Your assignment.
Copy exactly the lines from the one containing "black tile D5:I5 level 2 -> none" through the last line of the records, both included, and nothing more.

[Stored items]
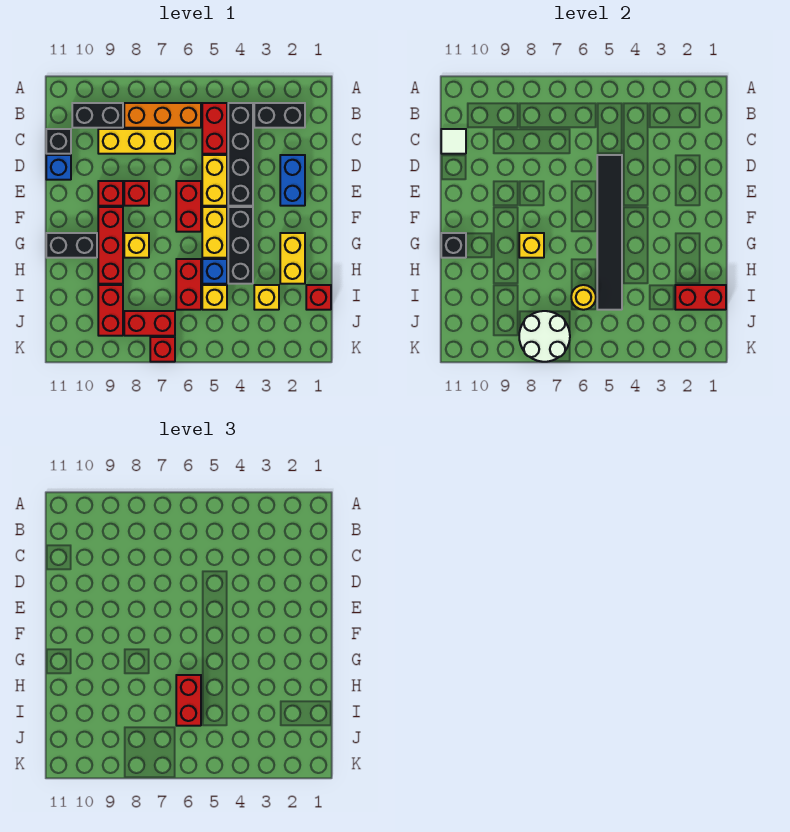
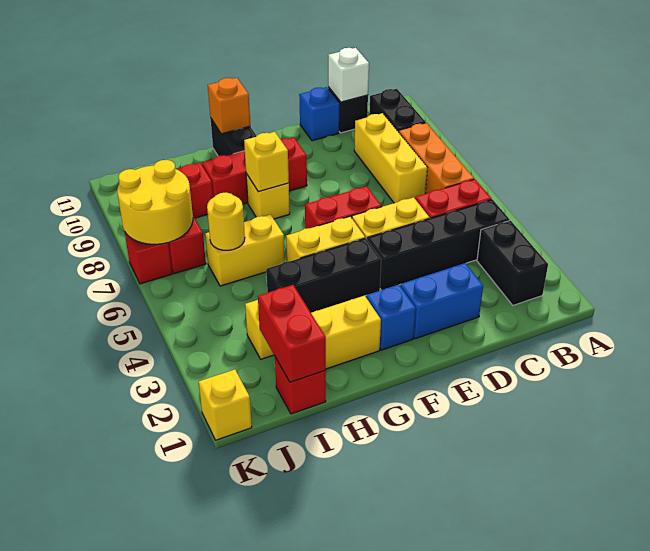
white tile C11 level 2 -> white brick C11 level 2
black tile D5:I5 level 2 -> none
red brick E8 level 1 -> none
red brick E9 level 1 -> none
black brick G11 level 2 -> orange brick G11 level 2
blue brick H5 level 1 -> blue brick F2 level 1
red brick H6:I6 level 1 -> yellow brick H6:I6 level 1
red brick H6:I6 level 3 -> none
yellow brick I5 level 1 -> yellow brick K1 level 1
white round brick J7:K8 level 2 -> yellow round brick J7:K8 level 2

Answer to this problem.
black tile D5:I5 level 2 -> none
red brick E8 level 1 -> none
red brick E9 level 1 -> none
black brick G11 level 2 -> orange brick G11 level 2
blue brick H5 level 1 -> blue brick F2 level 1
red brick H6:I6 level 1 -> yellow brick H6:I6 level 1
red brick H6:I6 level 3 -> none
yellow brick I5 level 1 -> yellow brick K1 level 1
white round brick J7:K8 level 2 -> yellow round brick J7:K8 level 2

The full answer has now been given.